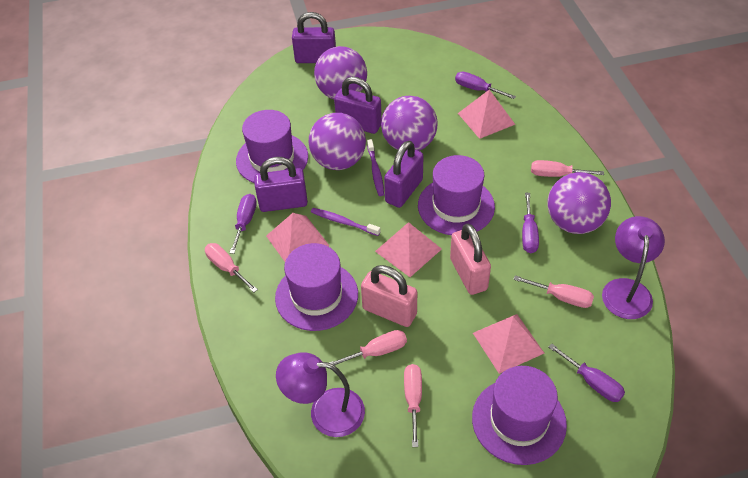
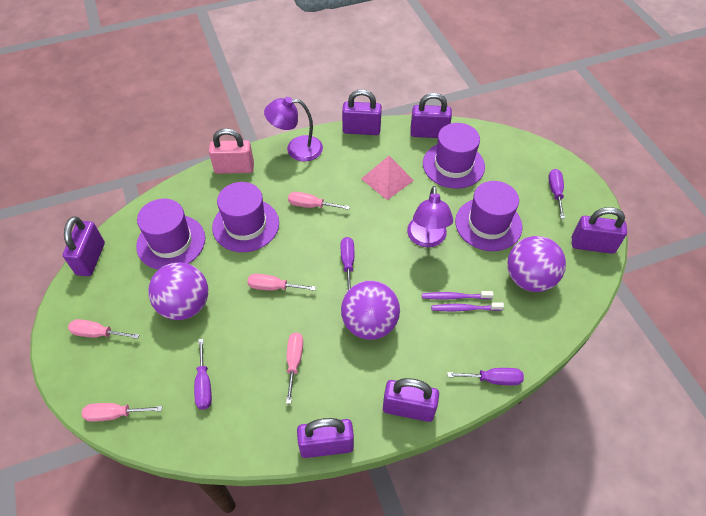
pink padlock: 2 -> 1
pink pyramid: 4 -> 1
purple ball: 4 -> 3
purple padlock: 4 -> 6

===============

◆ **Task goal**
Retype the material above exactly, images excluded.

◆ **Exercise output**
pink padlock: 2 -> 1
pink pyramid: 4 -> 1
purple ball: 4 -> 3
purple padlock: 4 -> 6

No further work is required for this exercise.